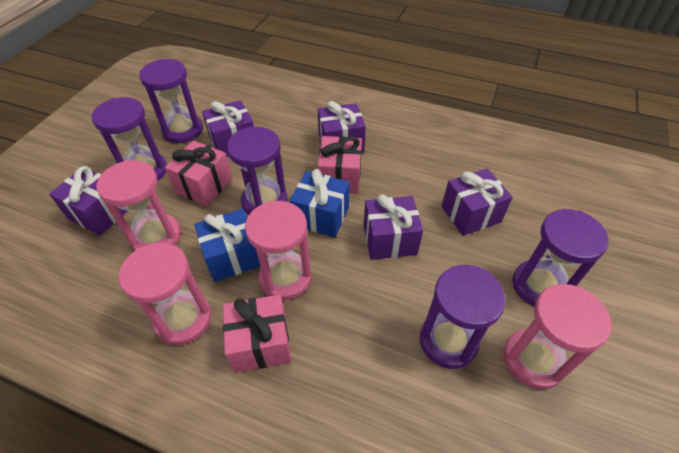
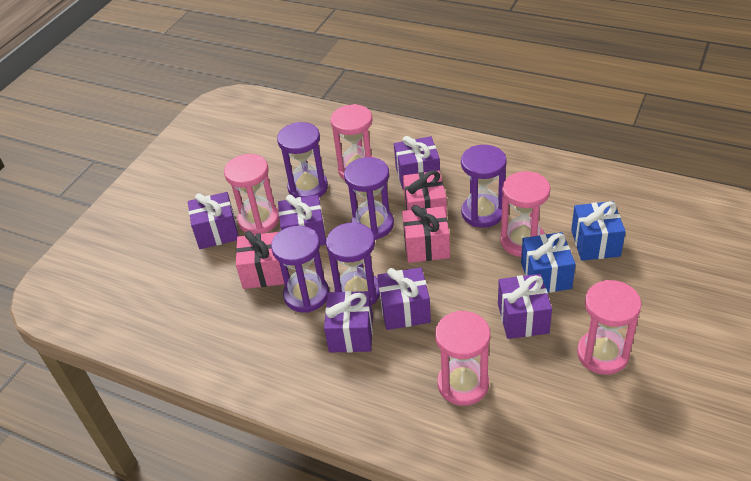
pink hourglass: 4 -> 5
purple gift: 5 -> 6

* * *

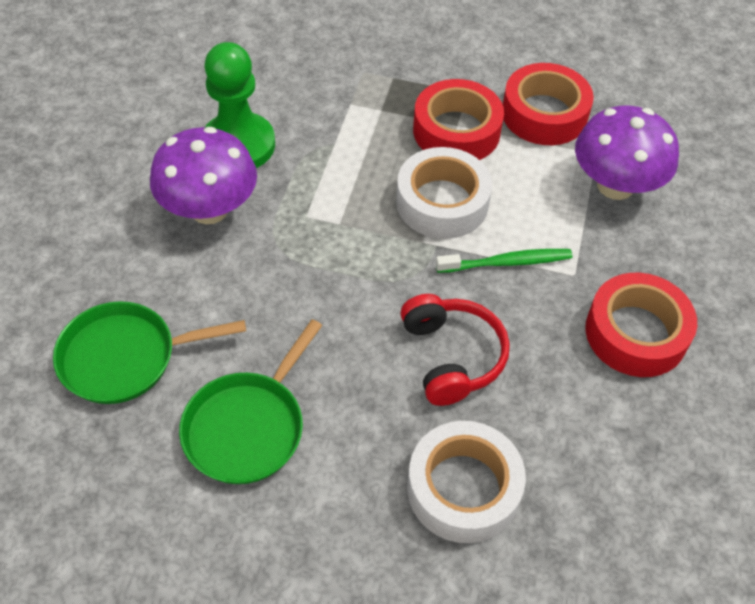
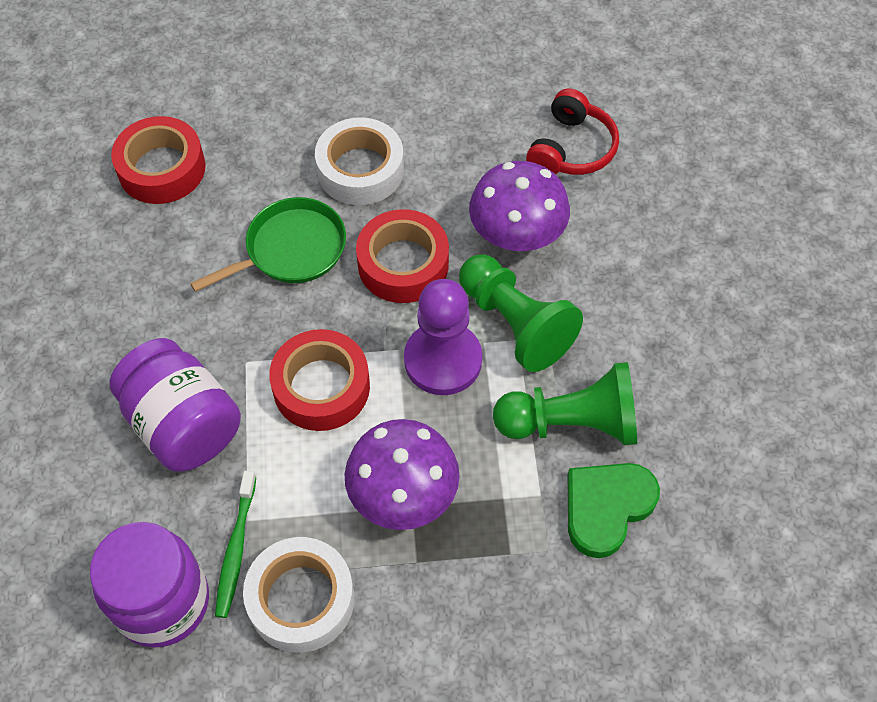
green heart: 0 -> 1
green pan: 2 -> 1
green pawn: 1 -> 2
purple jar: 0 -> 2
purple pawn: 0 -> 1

...

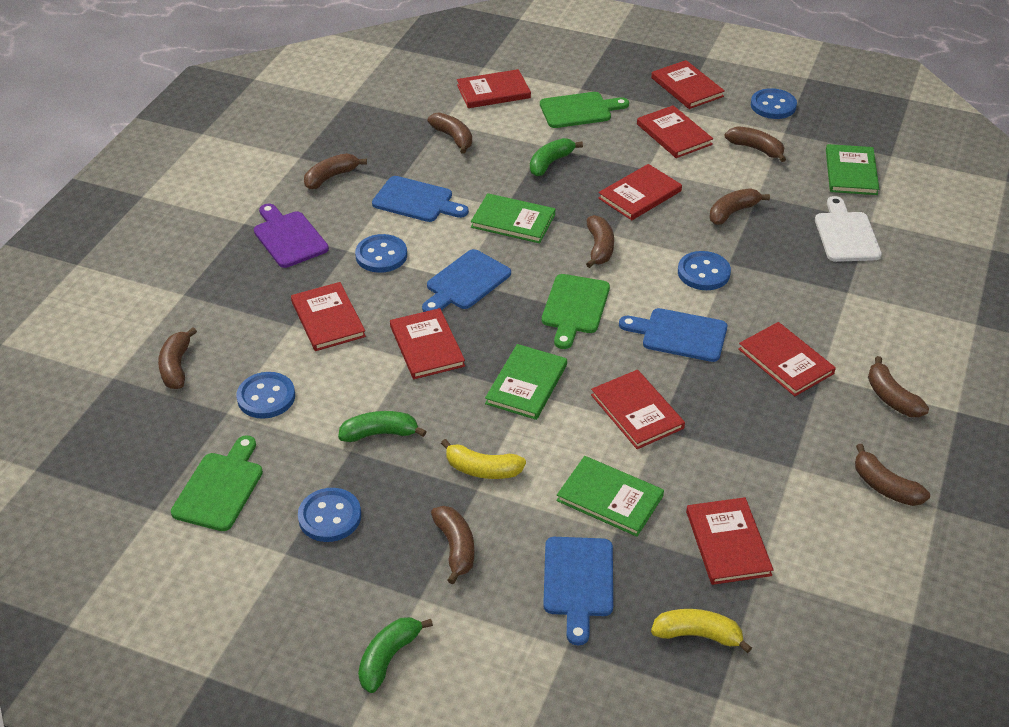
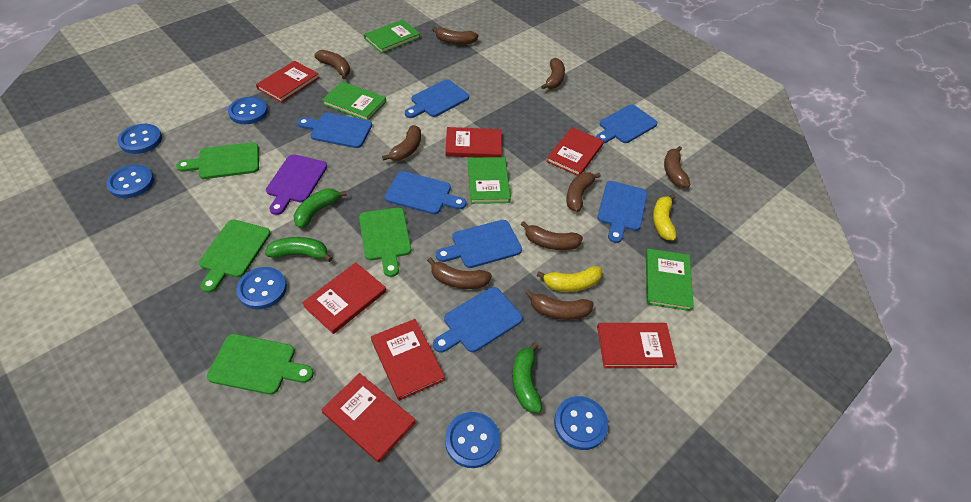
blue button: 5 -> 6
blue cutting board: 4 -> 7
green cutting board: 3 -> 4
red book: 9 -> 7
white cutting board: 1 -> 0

| Work instruction |
In the material above, locate the line containing "green heart: 0 -> 1" and the line containing "purple pawn: 0 -> 1". Transcribe exactly those two lines and every line between them, and nothing more.

| The completed task |
green heart: 0 -> 1
green pan: 2 -> 1
green pawn: 1 -> 2
purple jar: 0 -> 2
purple pawn: 0 -> 1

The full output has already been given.